> ABOUT THIS EXERCISE: All entries below must be output word for word, and the pictures left behind.

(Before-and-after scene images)
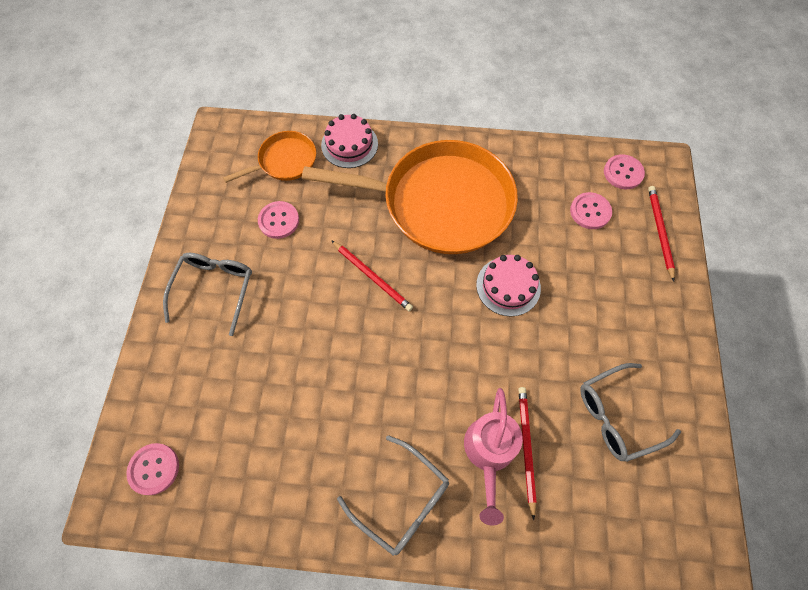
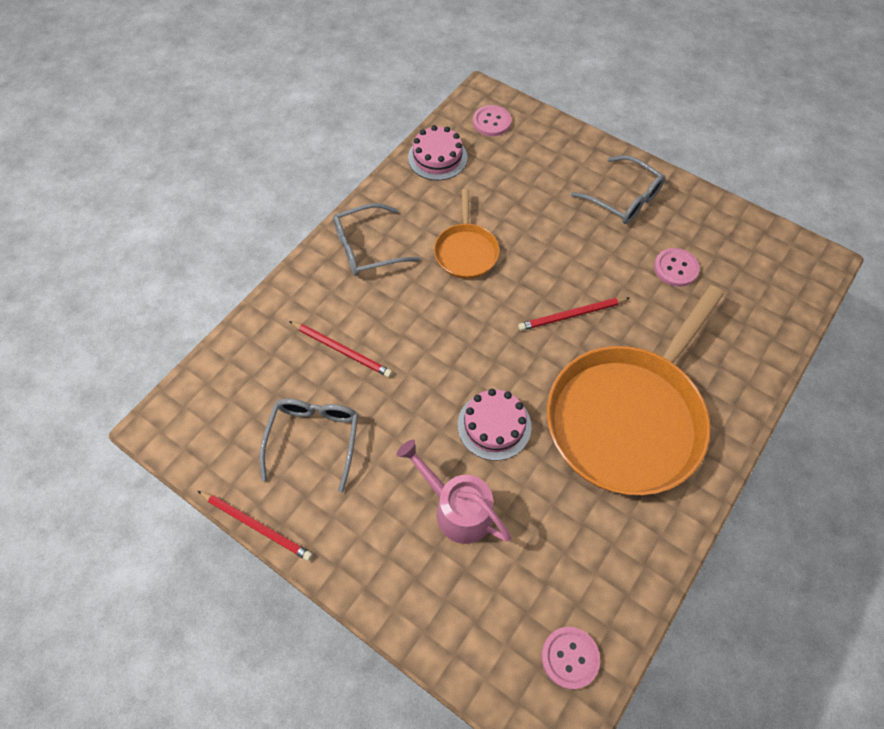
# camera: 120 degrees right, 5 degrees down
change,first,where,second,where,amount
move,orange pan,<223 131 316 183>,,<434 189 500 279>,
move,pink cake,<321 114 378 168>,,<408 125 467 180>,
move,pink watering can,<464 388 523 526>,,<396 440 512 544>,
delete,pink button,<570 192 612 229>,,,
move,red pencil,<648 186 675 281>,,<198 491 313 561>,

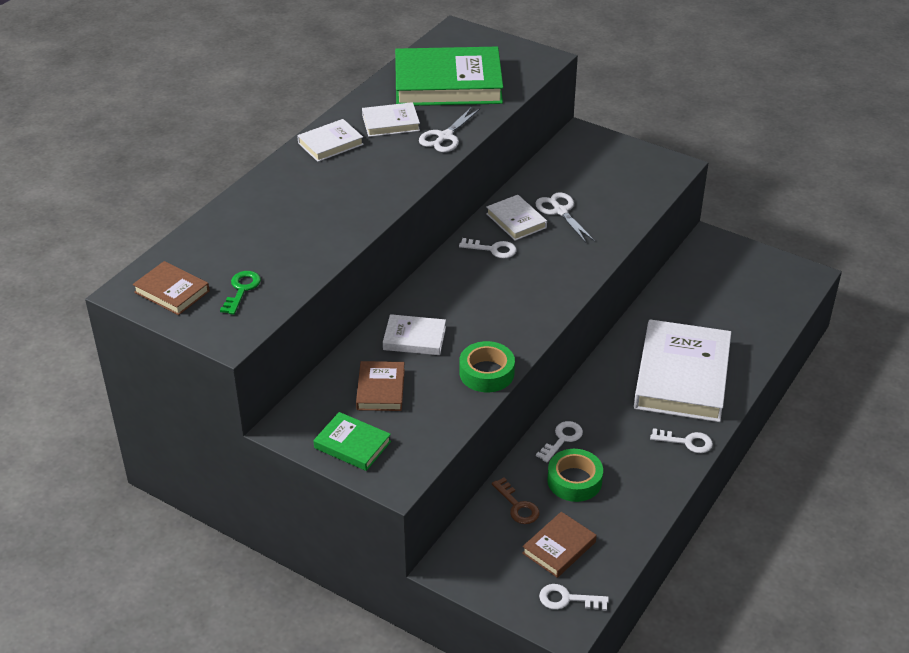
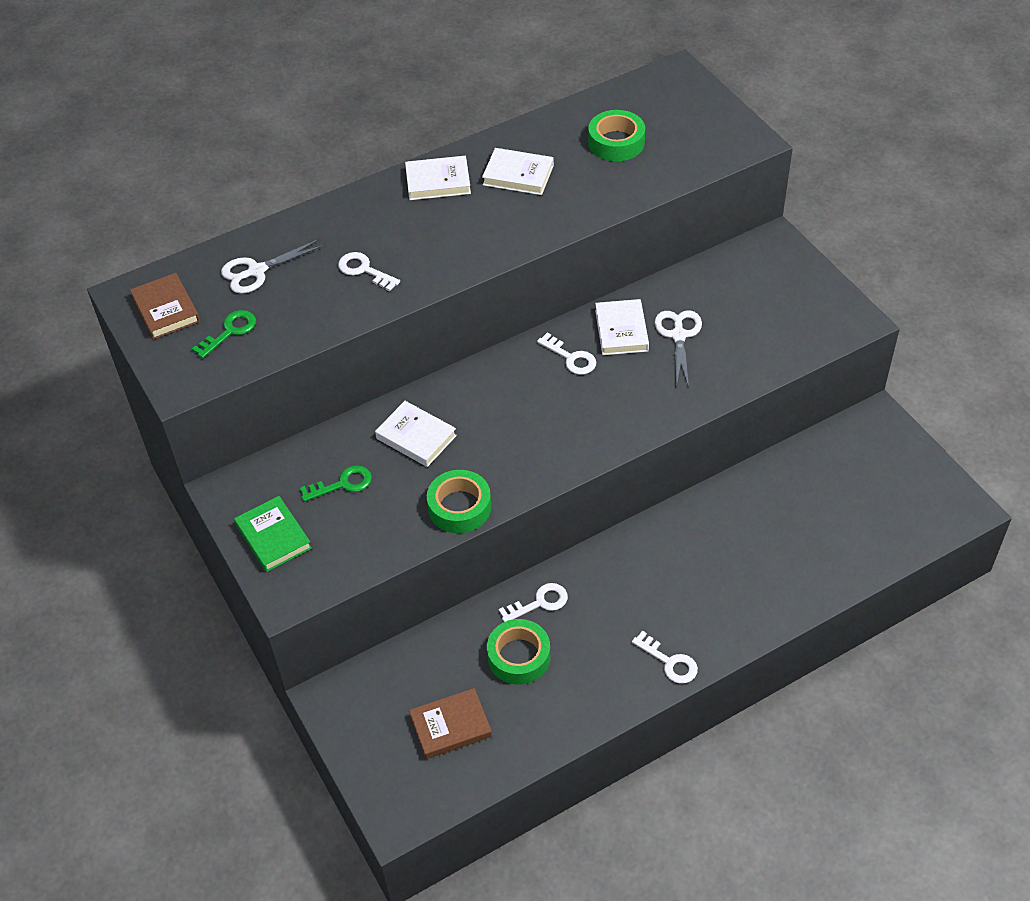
# camera: 30 degrees right, 10 degrees up
change,first,where,second,where,amount
replace,brown book,<356 361 405 411>,green key,<300 465 372 502>,
replace,green book,<395 47 503 106>,green tape,<588 110 645 161>,
move,white scissors,<419 107 480 152>,,<221 239 325 294>,
delete,brown key,<492 477 539 524>,,,
move,white key,<539 584 609 611>,,<338 252 400 291>,
delete,white book,<634 319 731 422>,,,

> EXPECTED ANSWER:
# camera: 120 degrees right, 5 degrees down
change,first,where,second,where,amount
move,orange pan,<223 131 316 183>,,<434 189 500 279>,
move,pink cake,<321 114 378 168>,,<408 125 467 180>,
move,pink watering can,<464 388 523 526>,,<396 440 512 544>,
delete,pink button,<570 192 612 229>,,,
move,red pencil,<648 186 675 281>,,<198 491 313 561>,

# camera: 30 degrees right, 10 degrees up
change,first,where,second,where,amount
replace,brown book,<356 361 405 411>,green key,<300 465 372 502>,
replace,green book,<395 47 503 106>,green tape,<588 110 645 161>,
move,white scissors,<419 107 480 152>,,<221 239 325 294>,
delete,brown key,<492 477 539 524>,,,
move,white key,<539 584 609 611>,,<338 252 400 291>,
delete,white book,<634 319 731 422>,,,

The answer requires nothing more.